__PROBLEM DETAILS__
Each line in the data must be reproduced as written, except for any picture.

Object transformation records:
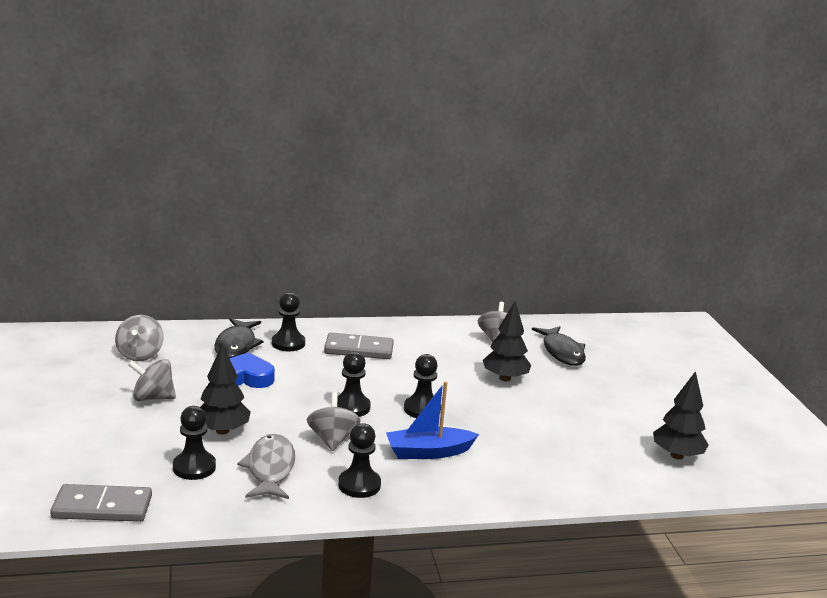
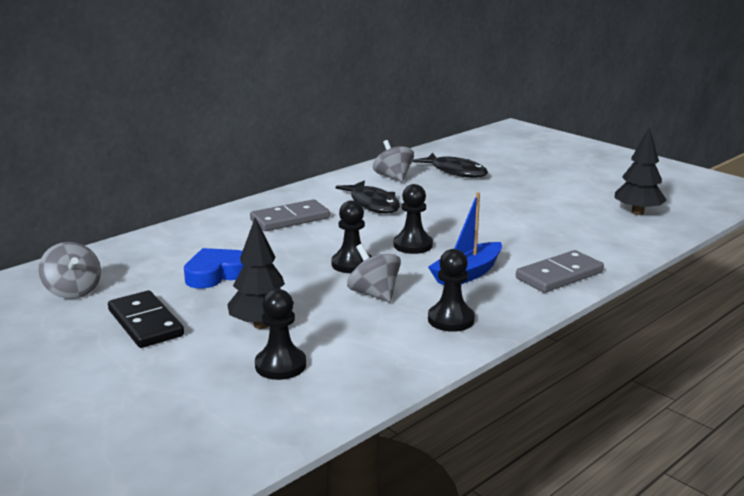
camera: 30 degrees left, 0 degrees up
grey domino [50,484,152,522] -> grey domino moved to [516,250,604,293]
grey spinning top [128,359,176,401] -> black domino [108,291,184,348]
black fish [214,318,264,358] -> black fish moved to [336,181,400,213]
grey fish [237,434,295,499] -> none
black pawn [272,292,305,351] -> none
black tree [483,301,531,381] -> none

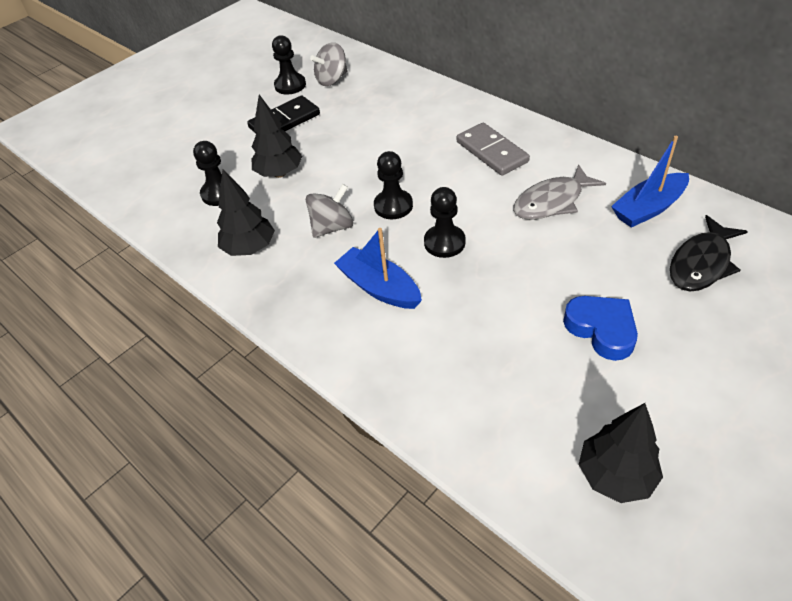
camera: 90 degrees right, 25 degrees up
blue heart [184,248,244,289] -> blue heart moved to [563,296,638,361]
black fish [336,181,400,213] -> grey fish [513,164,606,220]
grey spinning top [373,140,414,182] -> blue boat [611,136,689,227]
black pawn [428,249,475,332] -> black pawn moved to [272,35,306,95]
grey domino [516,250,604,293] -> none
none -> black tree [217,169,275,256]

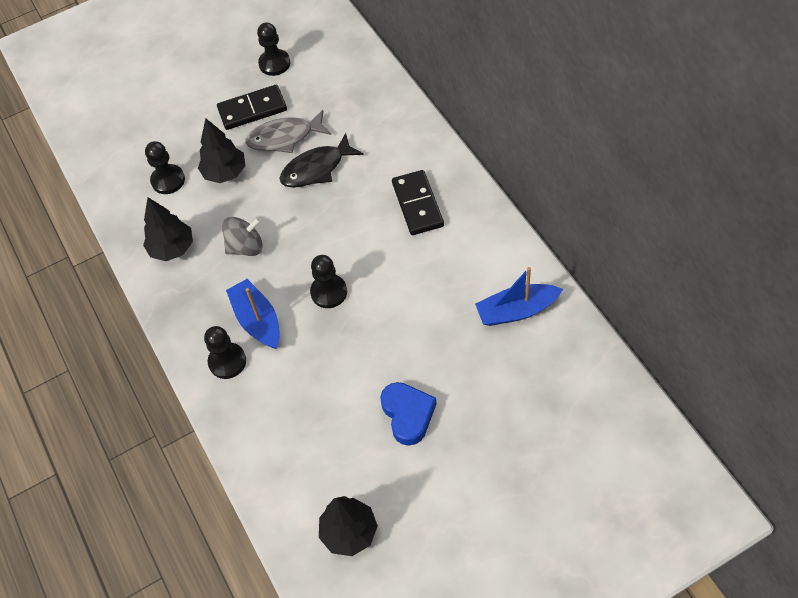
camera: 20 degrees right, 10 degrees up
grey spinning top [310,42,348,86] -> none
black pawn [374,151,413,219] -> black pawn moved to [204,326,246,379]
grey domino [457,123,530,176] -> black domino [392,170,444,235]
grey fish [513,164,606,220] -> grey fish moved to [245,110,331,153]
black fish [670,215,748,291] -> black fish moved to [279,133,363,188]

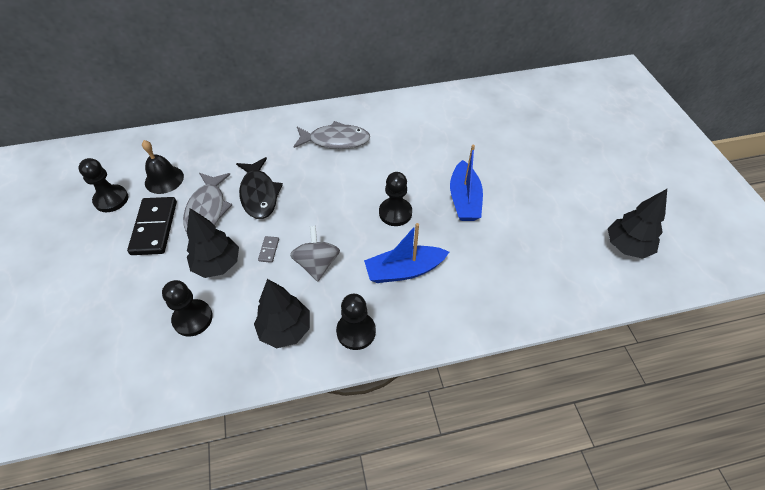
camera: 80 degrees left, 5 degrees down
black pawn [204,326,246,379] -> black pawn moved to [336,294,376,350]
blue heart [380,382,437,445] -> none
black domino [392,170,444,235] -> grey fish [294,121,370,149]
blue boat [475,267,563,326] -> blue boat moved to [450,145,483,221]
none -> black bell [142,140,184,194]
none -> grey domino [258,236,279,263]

__EXPECTED ANSWER__
camera: 30 degrees left, 0 degrees up
grey domino [50,484,152,522] -> grey domino moved to [516,250,604,293]
grey spinning top [128,359,176,401] -> black domino [108,291,184,348]
black fish [214,318,264,358] -> black fish moved to [336,181,400,213]
grey fish [237,434,295,499] -> none
black pawn [272,292,305,351] -> none
black tree [483,301,531,381] -> none

camera: 90 degrees right, 25 degrees up
blue heart [184,248,244,289] -> blue heart moved to [563,296,638,361]
black fish [336,181,400,213] -> grey fish [513,164,606,220]
grey spinning top [373,140,414,182] -> blue boat [611,136,689,227]
black pawn [428,249,475,332] -> black pawn moved to [272,35,306,95]
grey domino [516,250,604,293] -> none
none -> black tree [217,169,275,256]

camera: 20 degrees right, 10 degrees up
grey spinning top [310,42,348,86] -> none
black pawn [374,151,413,219] -> black pawn moved to [204,326,246,379]
grey domino [457,123,530,176] -> black domino [392,170,444,235]
grey fish [513,164,606,220] -> grey fish moved to [245,110,331,153]
black fish [670,215,748,291] -> black fish moved to [279,133,363,188]

camera: 80 degrees left, 5 degrees down
black pawn [204,326,246,379] -> black pawn moved to [336,294,376,350]
blue heart [380,382,437,445] -> none
black domino [392,170,444,235] -> grey fish [294,121,370,149]
blue boat [475,267,563,326] -> blue boat moved to [450,145,483,221]
none -> black bell [142,140,184,194]
none -> grey domino [258,236,279,263]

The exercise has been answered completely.